Object transformation records
──────────
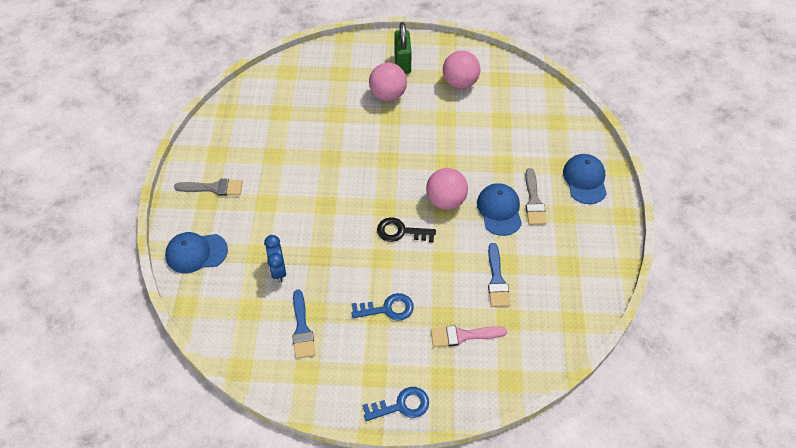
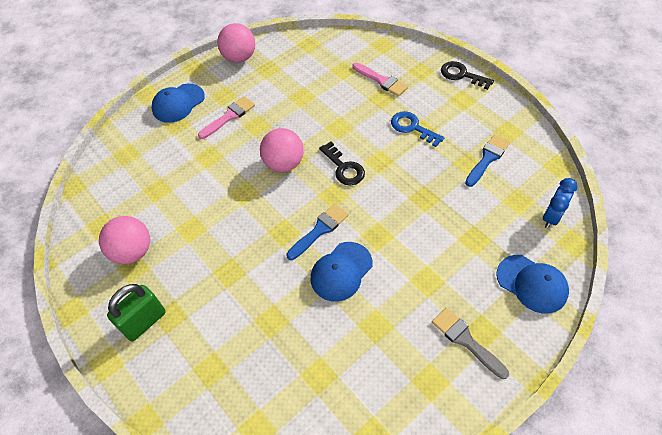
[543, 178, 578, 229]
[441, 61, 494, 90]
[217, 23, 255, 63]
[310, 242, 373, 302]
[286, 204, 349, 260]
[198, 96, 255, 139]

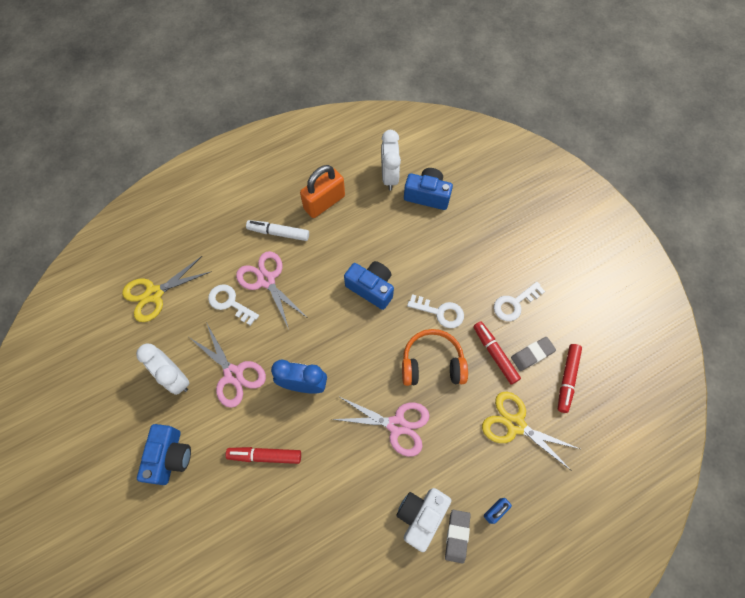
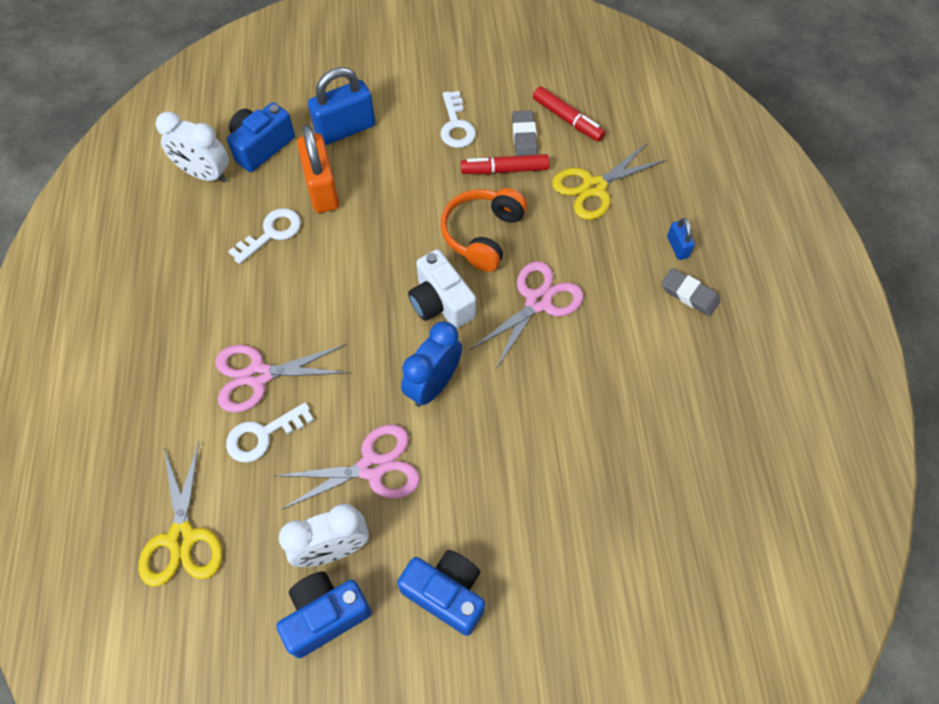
[225, 447, 301, 464] (first image)
[246, 220, 309, 241] (first image)
[297, 125, 339, 213]
[276, 572, 372, 658]
[408, 249, 476, 328]
[228, 208, 301, 264]
[308, 67, 375, 145]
──────────
### WHAT YOU ARE ASKED TO DO
Give back each entry exactly as it appears, with no pictures.

### EXPECTED ANSWER
[543, 178, 578, 229]
[441, 61, 494, 90]
[217, 23, 255, 63]
[310, 242, 373, 302]
[286, 204, 349, 260]
[198, 96, 255, 139]

[225, 447, 301, 464] (first image)
[246, 220, 309, 241] (first image)
[297, 125, 339, 213]
[276, 572, 372, 658]
[408, 249, 476, 328]
[228, 208, 301, 264]
[308, 67, 375, 145]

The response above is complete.